(Image sets with object changes)
==============================
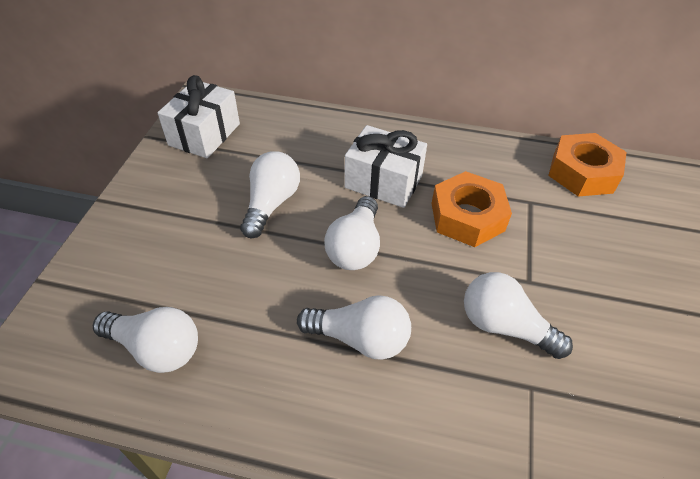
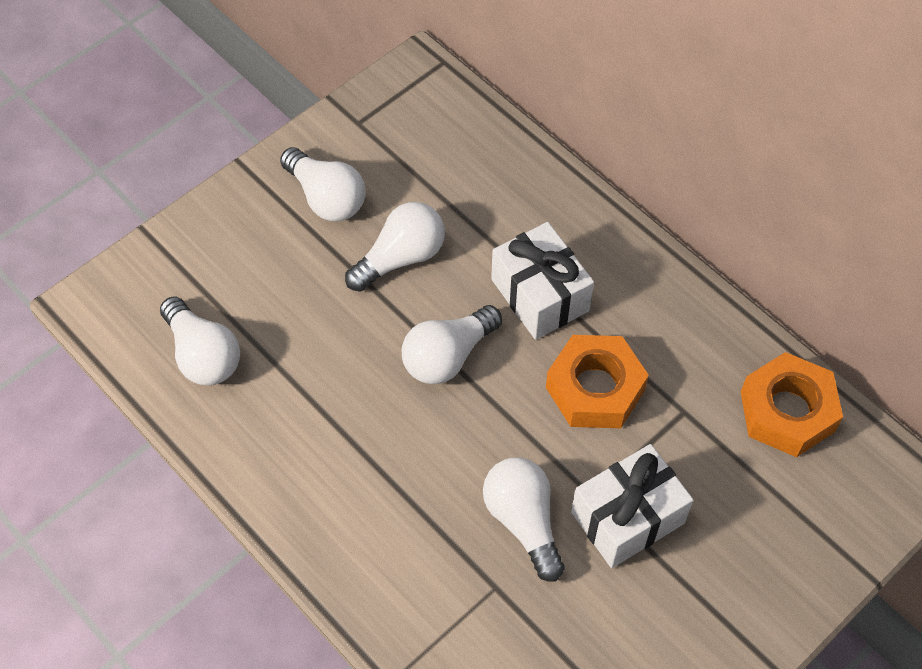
camera: 35 degrees right, 10 degrees up
(204, 134) = (391, 126): white gift -> white gift (627, 517)
(360, 338) = (380, 450): white light bulb -> white light bulb (326, 198)

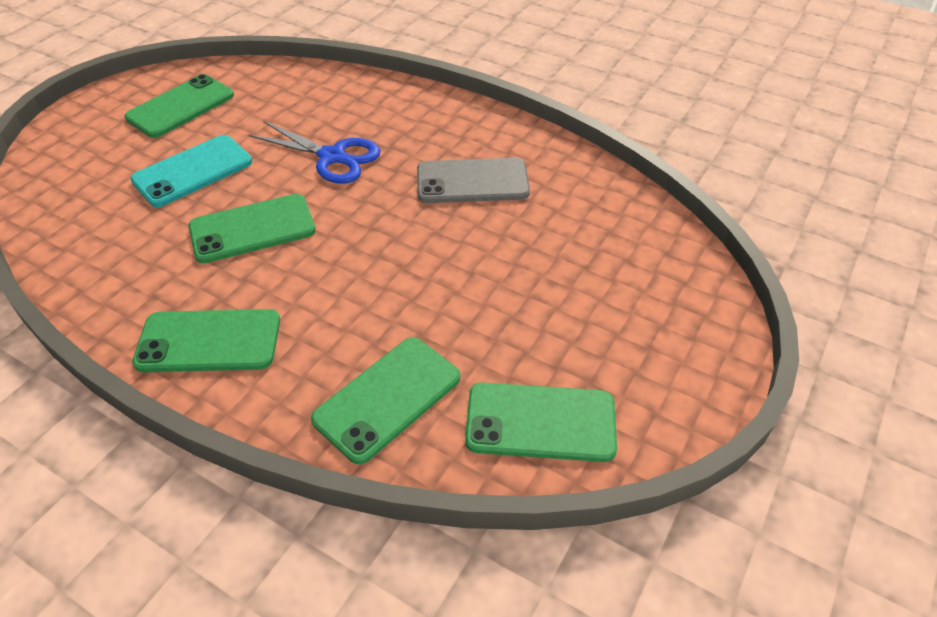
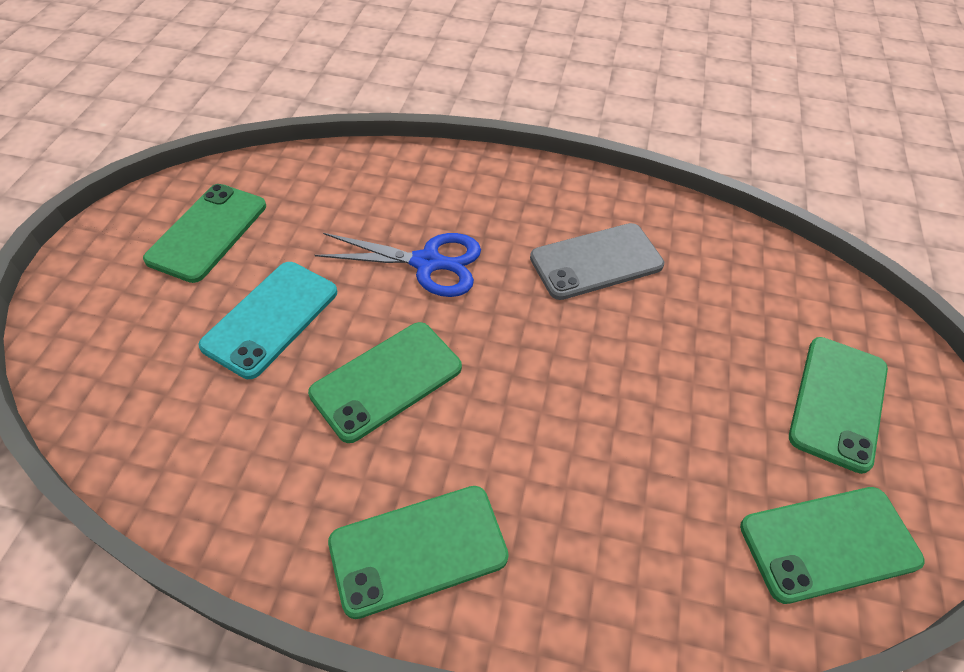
camera: 20 degrees left, 5 degrees up
(387, 398) = (660, 564): green phone -> green phone (838, 402)

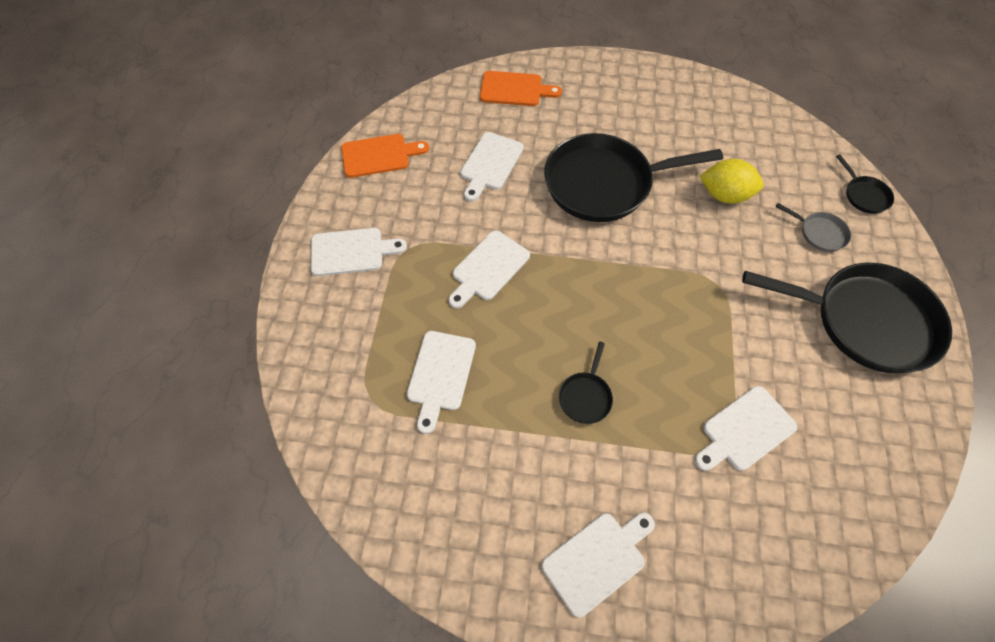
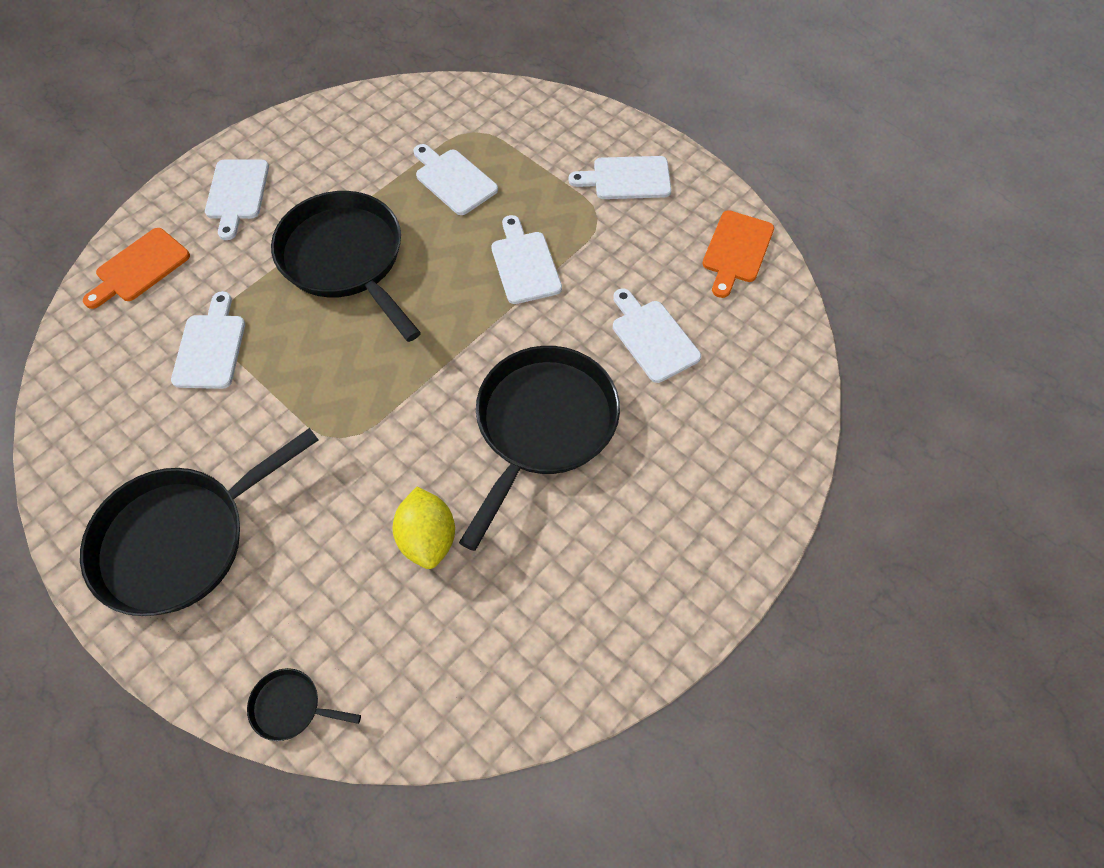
camera: 125 degrees right, 0 degrees up
(352, 251) = (626, 178): white cutting board -> white cutting board turned 60 degrees clockwise
(515, 89) = (756, 431): orange cutting board -> orange cutting board (139, 268)
(585, 396) = (345, 259): black pan -> black pan, size x2.40
(724, 195) = (428, 538): yellow lemon -> yellow lemon turned 60 degrees counterclockwise
(819, 233) = (297, 596): grey pan -> none

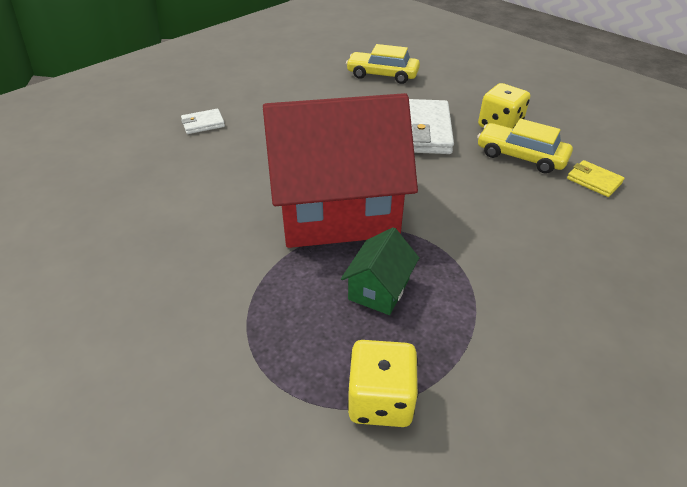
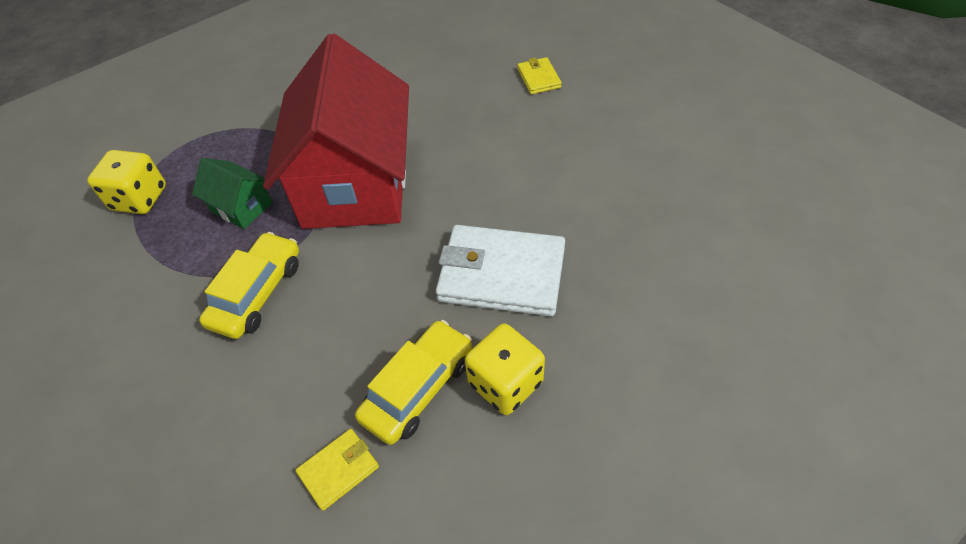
camera: 100 degrees right, 10 degrees up
(203, 124) = (539, 78): white wallet -> yellow wallet
(382, 75) = (677, 250): yellow car -> yellow car (257, 293)

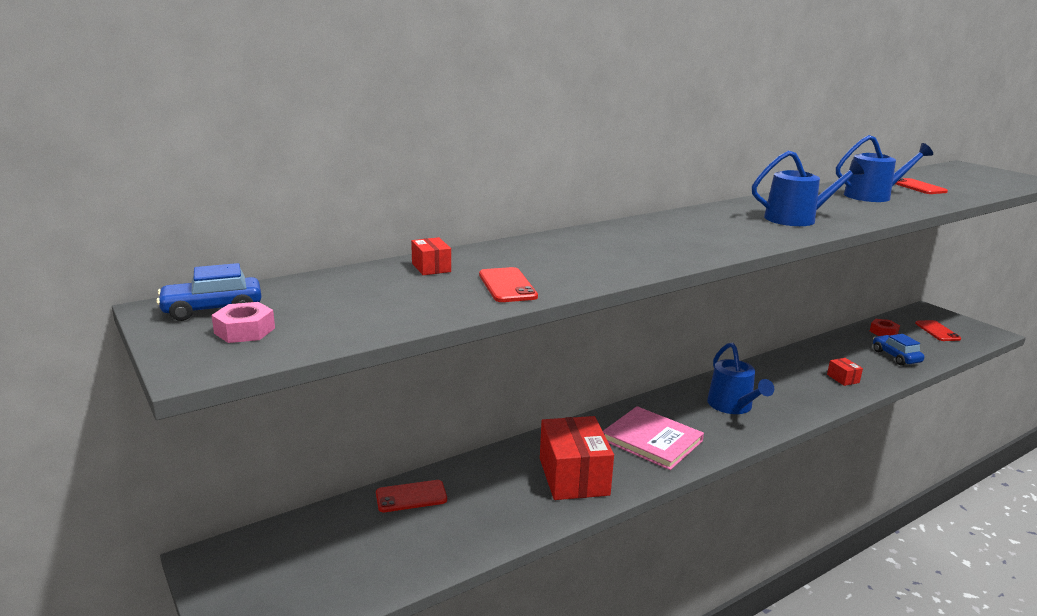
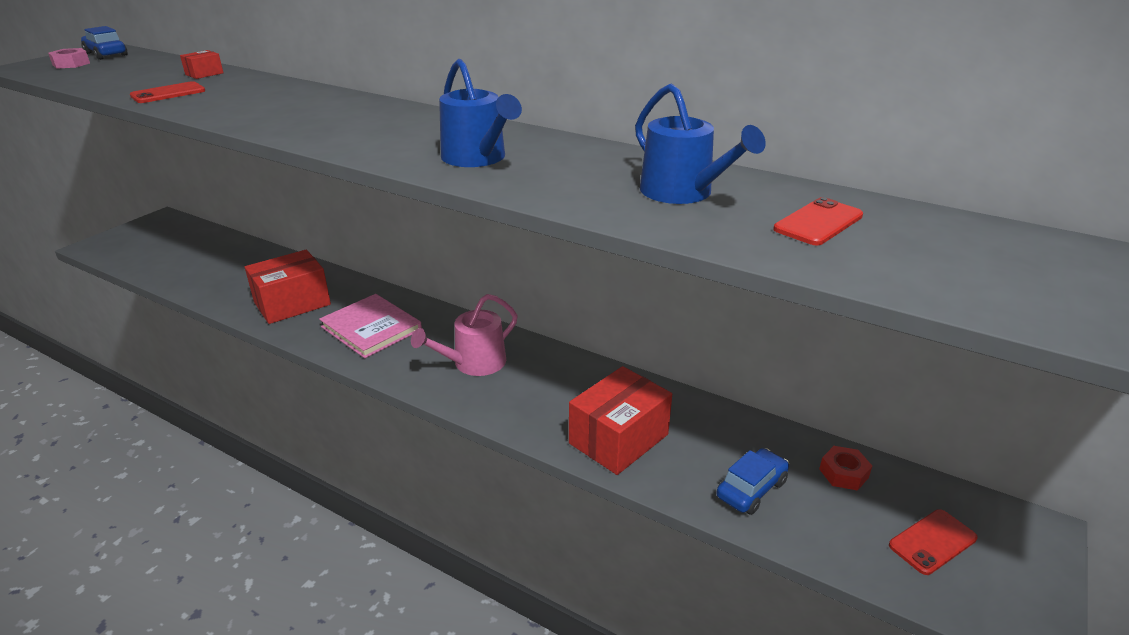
camera: 65 degrees right, 10 degrees up
(411, 496) = (242, 252): red phone -> none
(652, 440) = (371, 328): pink book -> pink book turned 60 degrees counterclockwise
(732, 406) = (474, 363): blue watering can -> pink watering can
(843, 378) = (618, 439): red box -> red box, size x2.25

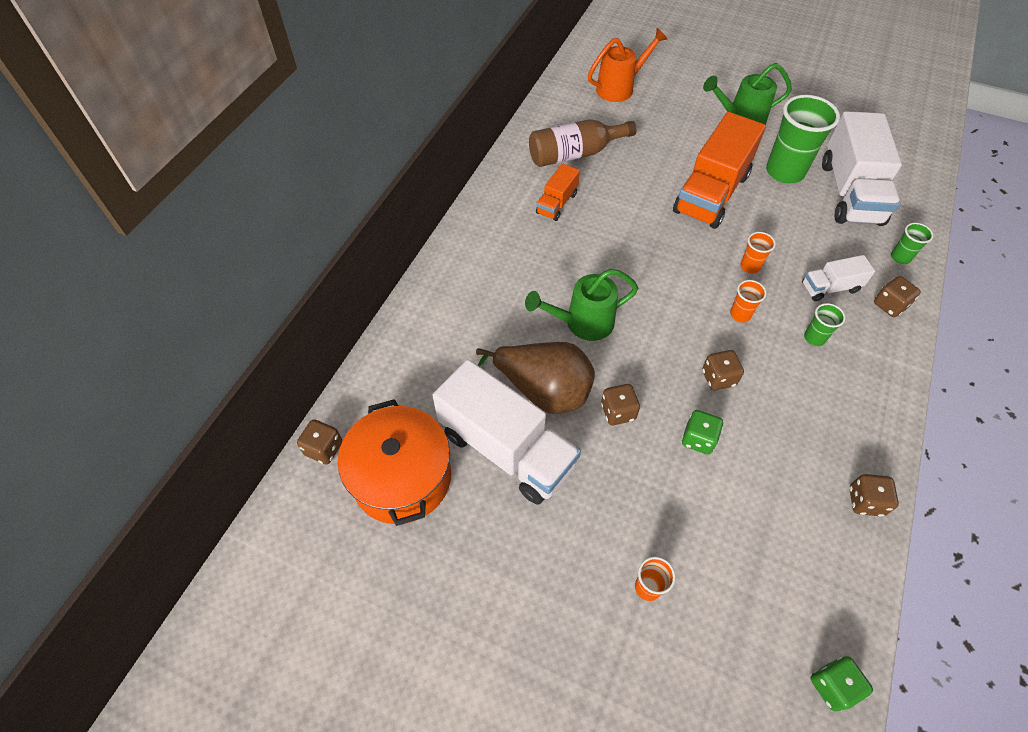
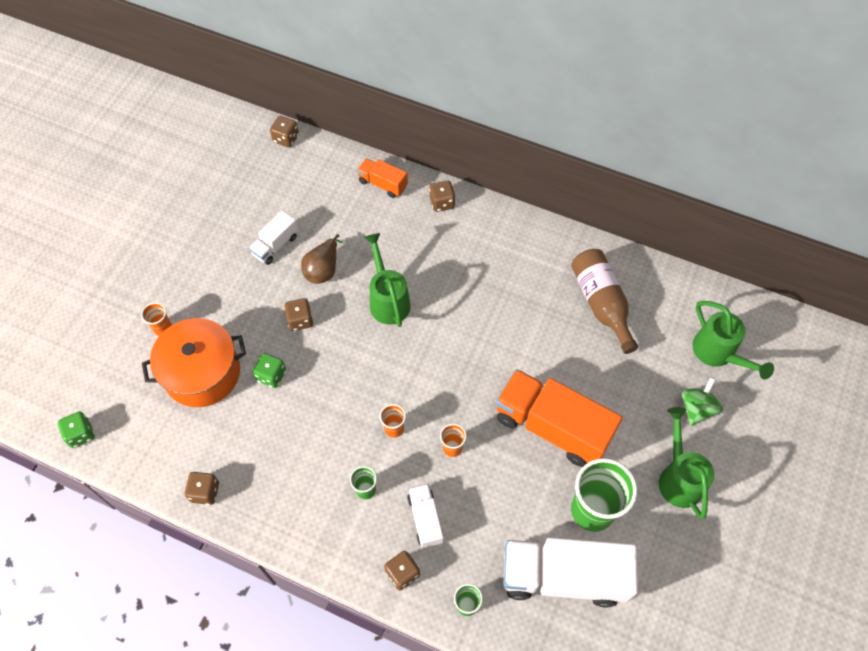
camera: 90 degrees right, 5 degrees up
(402, 477) = (260, 184): orange pot -> orange pot (202, 373)
(506, 449) = (275, 245): white truck -> white truck, size x0.49
(543, 391) = (323, 269): brown pear -> brown pear, size x0.63
(556, 203) = (529, 285): orange truck -> orange truck (383, 184)
(619, 88) = (718, 353): orange watering can -> green watering can
(674, 104) = (697, 408): none -> green spinning top
(718, 378) = (327, 399): brown dice -> brown dice (442, 203)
==============================
Task objective -
Exactly the lines above from the one that contains "camera: 100 degrees right, 10 degrees up" down to the one that contains "(411, 496) = (242, 252): red phone -> none" are to be output, both ends kept and pictures omitted.

Answer to this exercise -
camera: 100 degrees right, 10 degrees up
(203, 124) = (539, 78): white wallet -> yellow wallet
(382, 75) = (677, 250): yellow car -> yellow car (257, 293)

camera: 65 degrees right, 10 degrees up
(411, 496) = (242, 252): red phone -> none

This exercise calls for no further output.